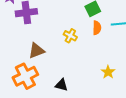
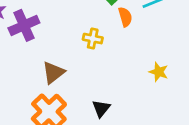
black triangle: (61, 85) -> (101, 109), turned -48

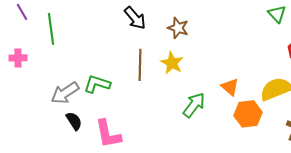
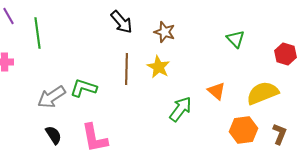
green triangle: (277, 14) -> (236, 39), moved
orange hexagon: (248, 114) -> (244, 130), moved
black semicircle: (74, 121) -> (54, 135), moved

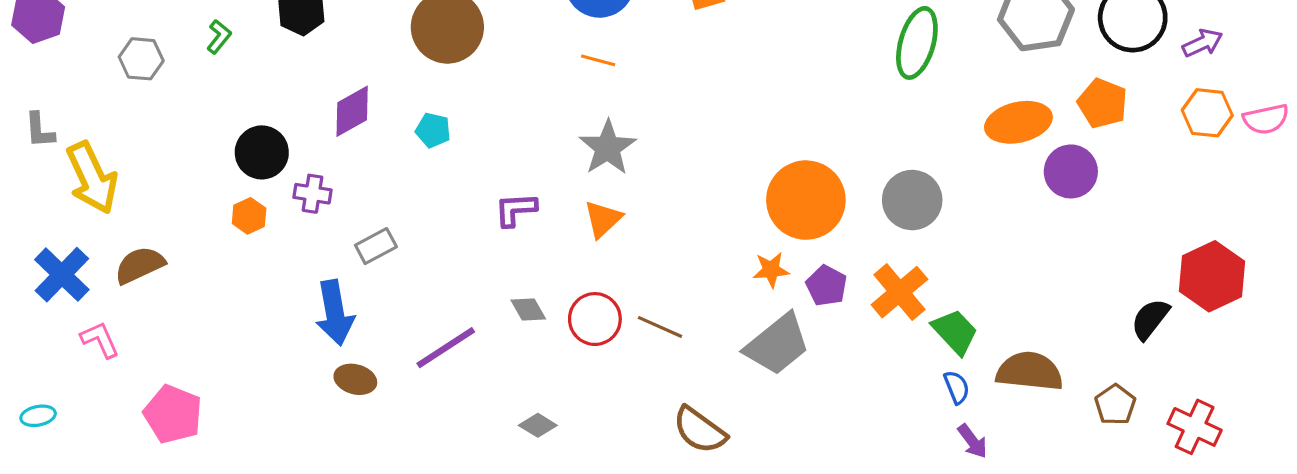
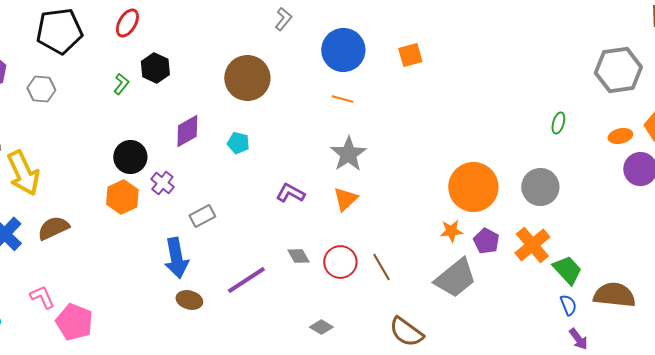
green L-shape: (219, 37) -> (121, 84), moved
green ellipse: (917, 43) -> (558, 123), moved, size x0.5
gray hexagon: (141, 59) -> (41, 89), moved
orange ellipse: (1018, 122) -> (620, 136), moved, size x0.6
purple cross: (313, 194) -> (162, 183), turned 30
purple L-shape: (516, 210) -> (290, 193), turned 32
orange hexagon: (249, 216) -> (122, 197), size x1.5
brown line: (660, 327) -> (381, 267), turned 36
pink L-shape: (100, 340) -> (42, 297), moved
gray diamond: (538, 425) -> (321, 327), moved

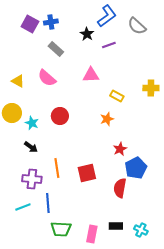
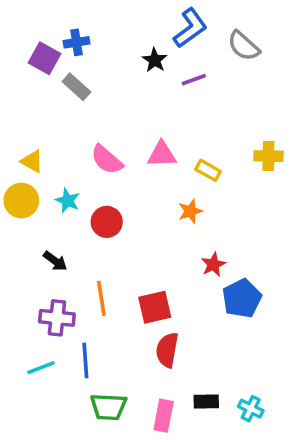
blue cross: (51, 22) -> (76, 42), moved
purple square: (30, 24) -> (44, 58), moved
gray rectangle: (56, 49) -> (76, 87), moved
pink triangle: (91, 75) -> (162, 154), moved
pink semicircle: (47, 78) -> (107, 160), moved
yellow triangle: (18, 81) -> (32, 161), moved
red circle: (60, 116) -> (107, 222), moved
cyan star: (32, 123) -> (68, 201), moved
red semicircle: (120, 188) -> (167, 350), moved

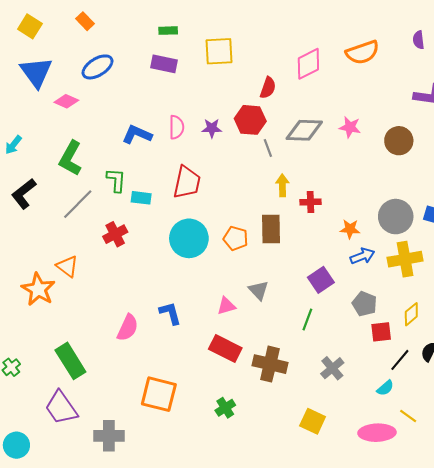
################
Work request. Your answer must be everything above from the line with "green triangle: (277, 14) -> (236, 39), moved" down to the line with "cyan star: (32, 123) -> (68, 201), moved", word for word, and no pictures.

Answer to the exercise.
green triangle: (277, 14) -> (236, 39), moved
orange hexagon: (248, 114) -> (244, 130), moved
black semicircle: (74, 121) -> (54, 135), moved

green L-shape: (219, 37) -> (121, 84), moved
green ellipse: (917, 43) -> (558, 123), moved, size x0.5
gray hexagon: (141, 59) -> (41, 89), moved
orange ellipse: (1018, 122) -> (620, 136), moved, size x0.6
purple cross: (313, 194) -> (162, 183), turned 30
purple L-shape: (516, 210) -> (290, 193), turned 32
orange hexagon: (249, 216) -> (122, 197), size x1.5
brown line: (660, 327) -> (381, 267), turned 36
pink L-shape: (100, 340) -> (42, 297), moved
gray diamond: (538, 425) -> (321, 327), moved

blue cross: (51, 22) -> (76, 42), moved
purple square: (30, 24) -> (44, 58), moved
gray rectangle: (56, 49) -> (76, 87), moved
pink triangle: (91, 75) -> (162, 154), moved
pink semicircle: (47, 78) -> (107, 160), moved
yellow triangle: (18, 81) -> (32, 161), moved
red circle: (60, 116) -> (107, 222), moved
cyan star: (32, 123) -> (68, 201), moved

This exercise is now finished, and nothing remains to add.